## [ACTIVITY]
Give the number of lines in the listing that contain the word "degrees", and nothing besides.

(DATA SUPPLIED)

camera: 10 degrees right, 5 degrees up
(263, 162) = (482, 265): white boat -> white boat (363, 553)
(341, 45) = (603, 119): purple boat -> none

(End DATA SUPPLIED)
(DATA SUPPLIED)

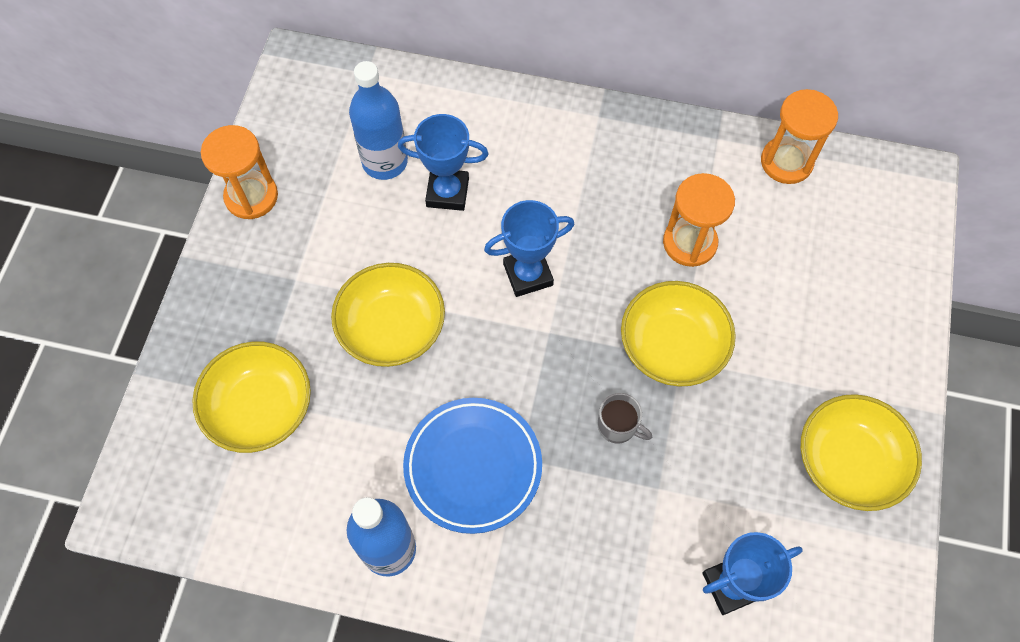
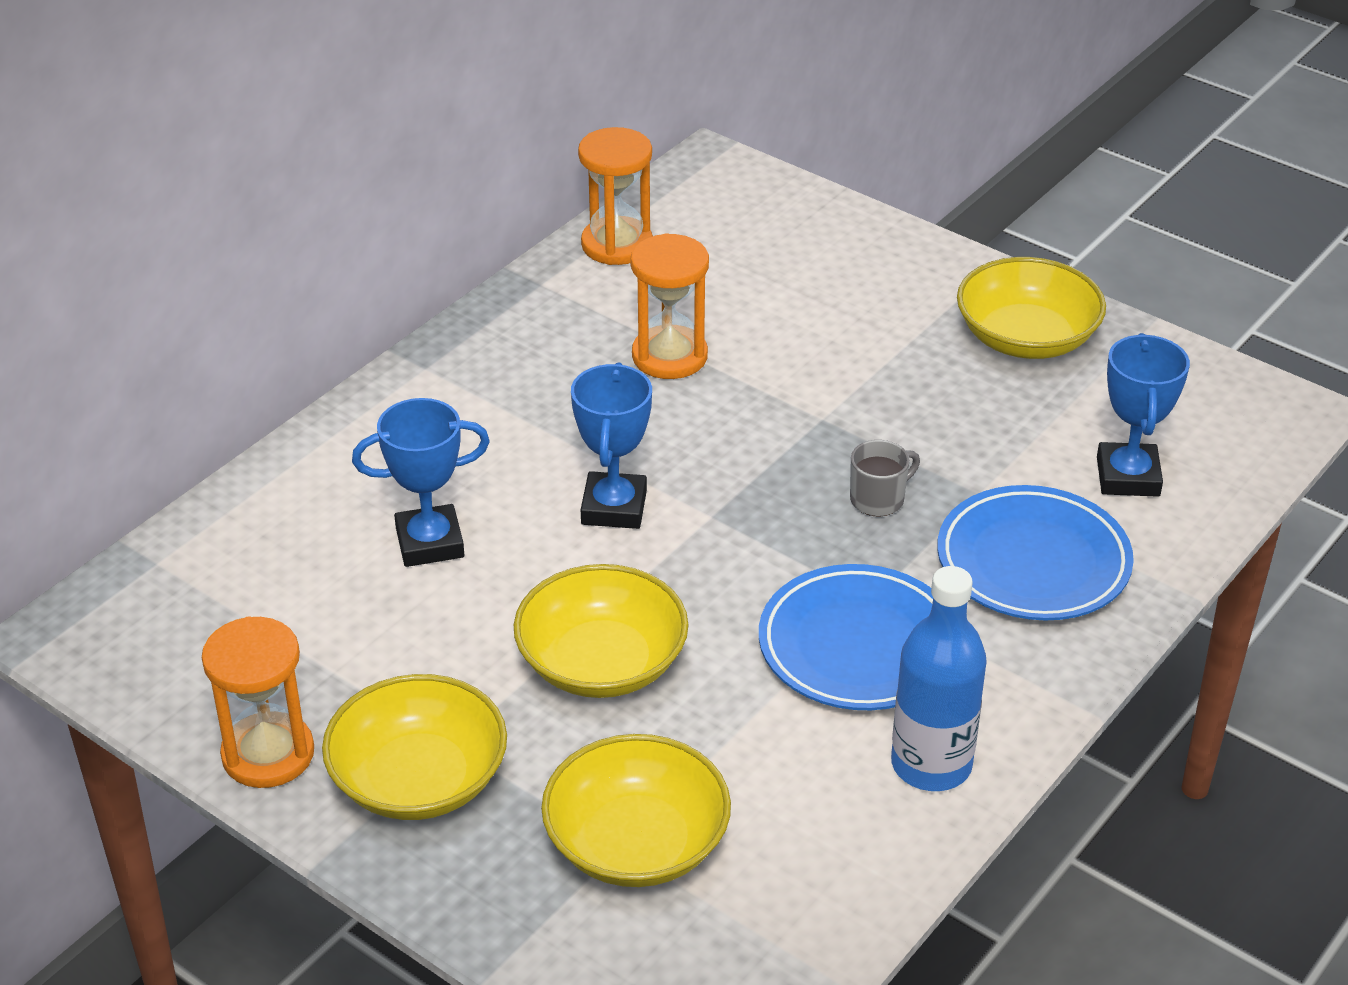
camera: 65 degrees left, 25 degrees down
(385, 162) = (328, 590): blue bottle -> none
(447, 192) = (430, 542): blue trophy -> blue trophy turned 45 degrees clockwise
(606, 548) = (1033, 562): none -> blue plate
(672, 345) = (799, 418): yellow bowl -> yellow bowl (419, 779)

(End DATA SUPPLIED)

## [TASK RESULT]
3